### RECORDED DATA
**********
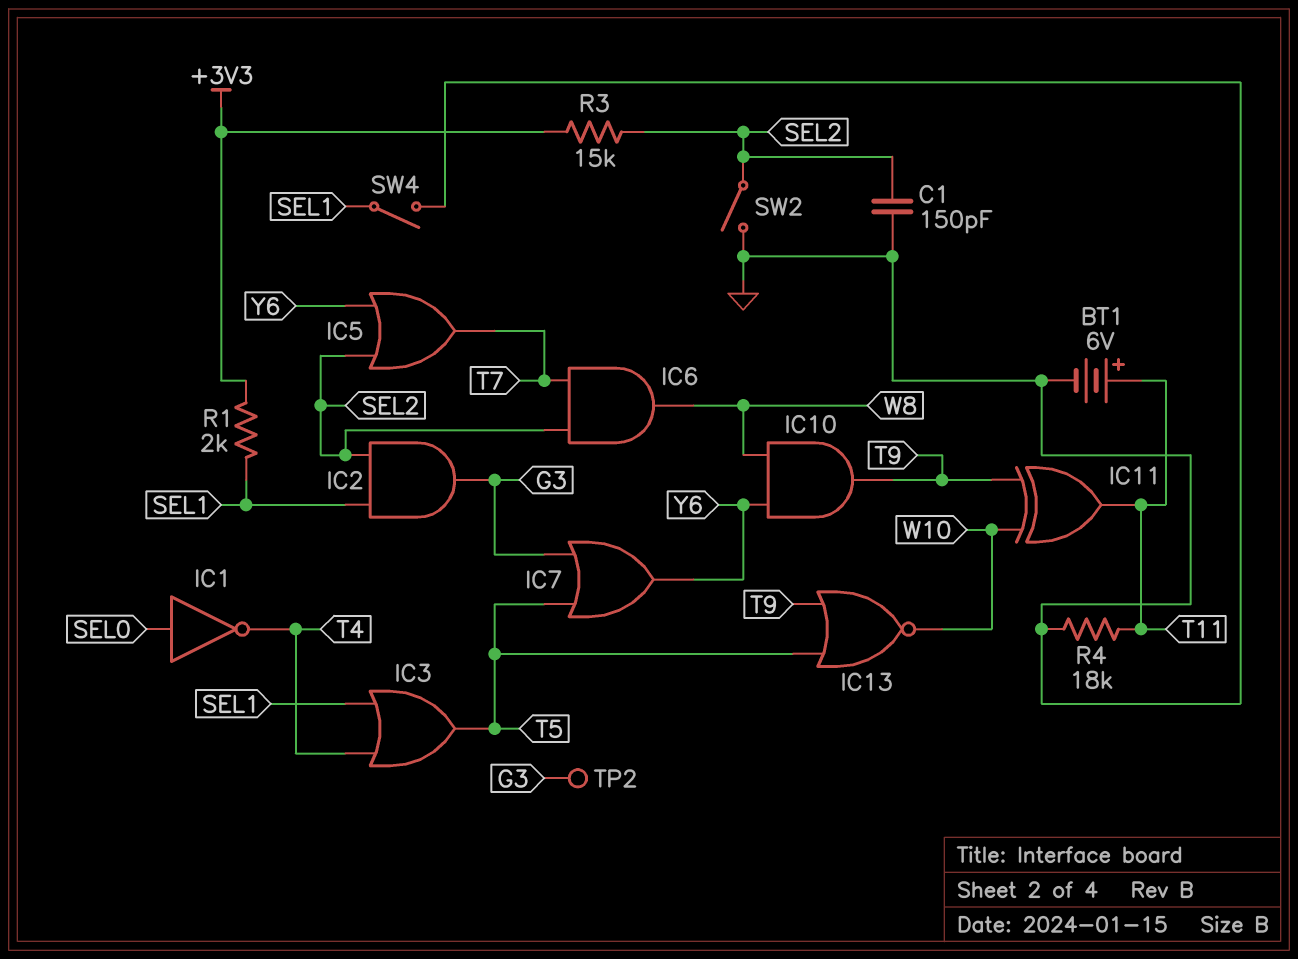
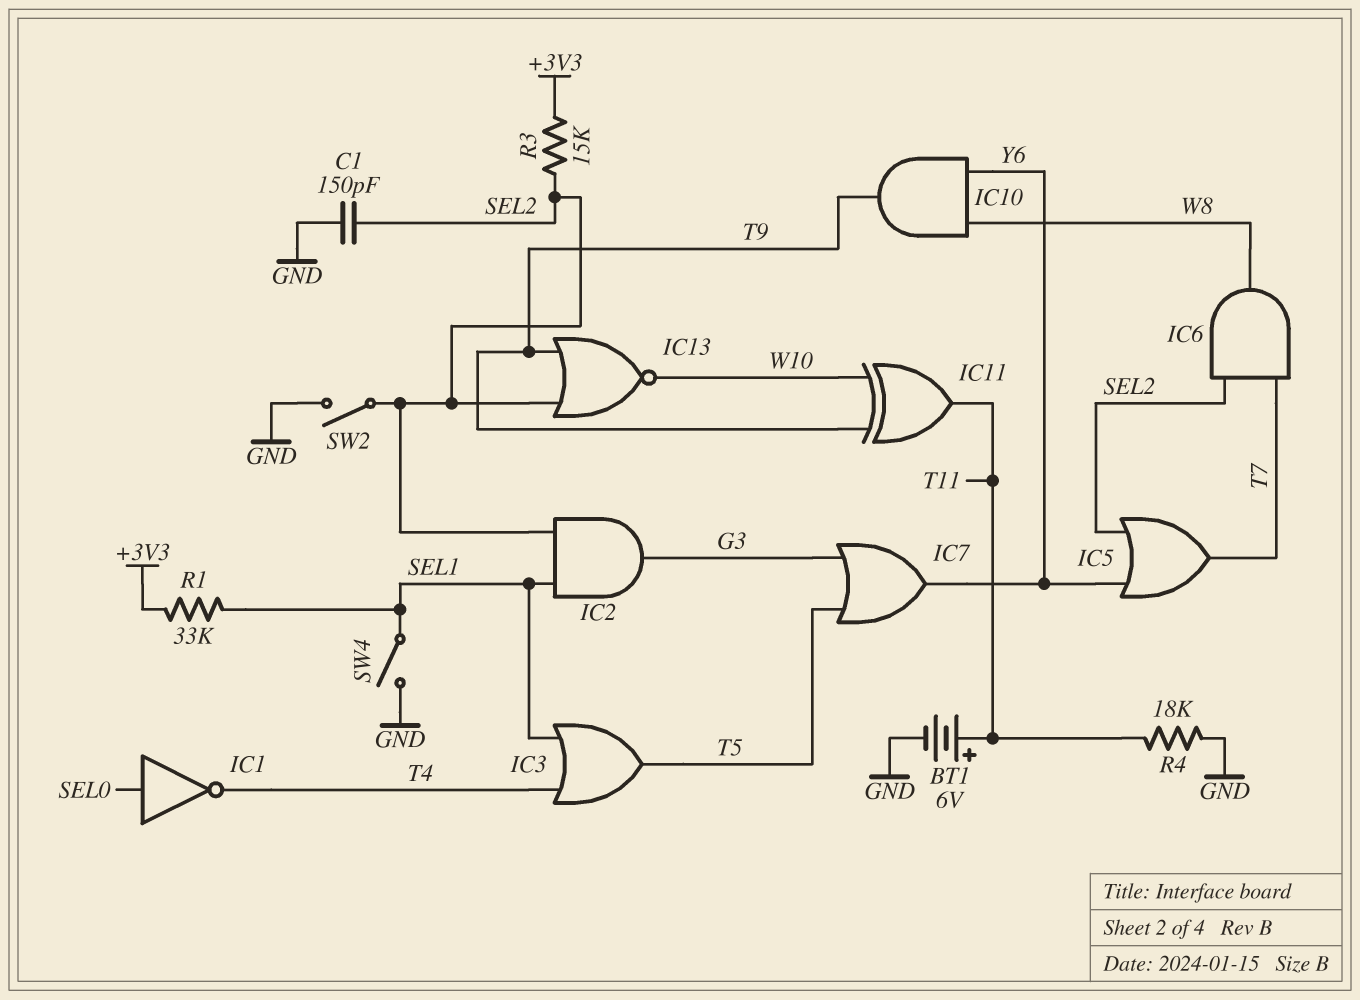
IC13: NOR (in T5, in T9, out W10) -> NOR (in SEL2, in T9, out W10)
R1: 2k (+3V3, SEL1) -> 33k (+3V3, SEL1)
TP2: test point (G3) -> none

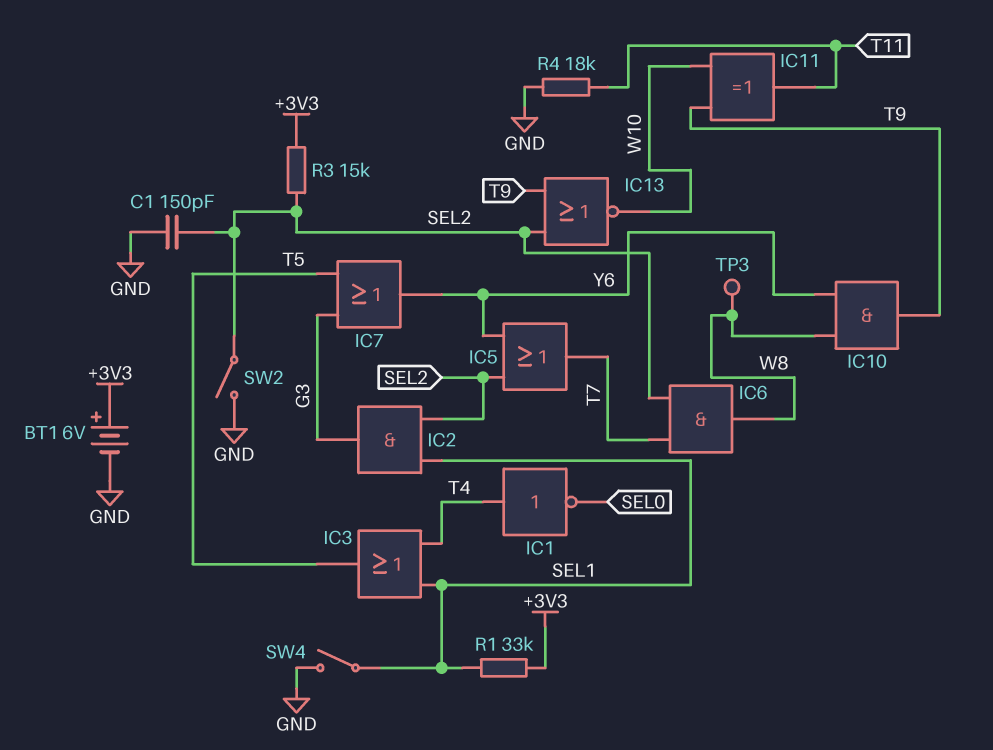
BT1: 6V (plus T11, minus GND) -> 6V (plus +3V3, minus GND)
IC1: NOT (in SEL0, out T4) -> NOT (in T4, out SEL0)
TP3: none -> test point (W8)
**********
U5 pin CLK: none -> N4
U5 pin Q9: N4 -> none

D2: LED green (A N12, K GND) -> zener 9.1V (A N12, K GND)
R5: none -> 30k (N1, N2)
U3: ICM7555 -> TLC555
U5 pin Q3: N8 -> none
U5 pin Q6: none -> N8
**********
### YOUR TASK
Transcribe each line of the data above, unaltered, from the one where "U5 pin CLK: none -> N4" appears to the one where "U5 pin Q6: none -> N8" appears, inclusive of both.

### EXERCISE ANSWER
U5 pin CLK: none -> N4
U5 pin Q9: N4 -> none

D2: LED green (A N12, K GND) -> zener 9.1V (A N12, K GND)
R5: none -> 30k (N1, N2)
U3: ICM7555 -> TLC555
U5 pin Q3: N8 -> none
U5 pin Q6: none -> N8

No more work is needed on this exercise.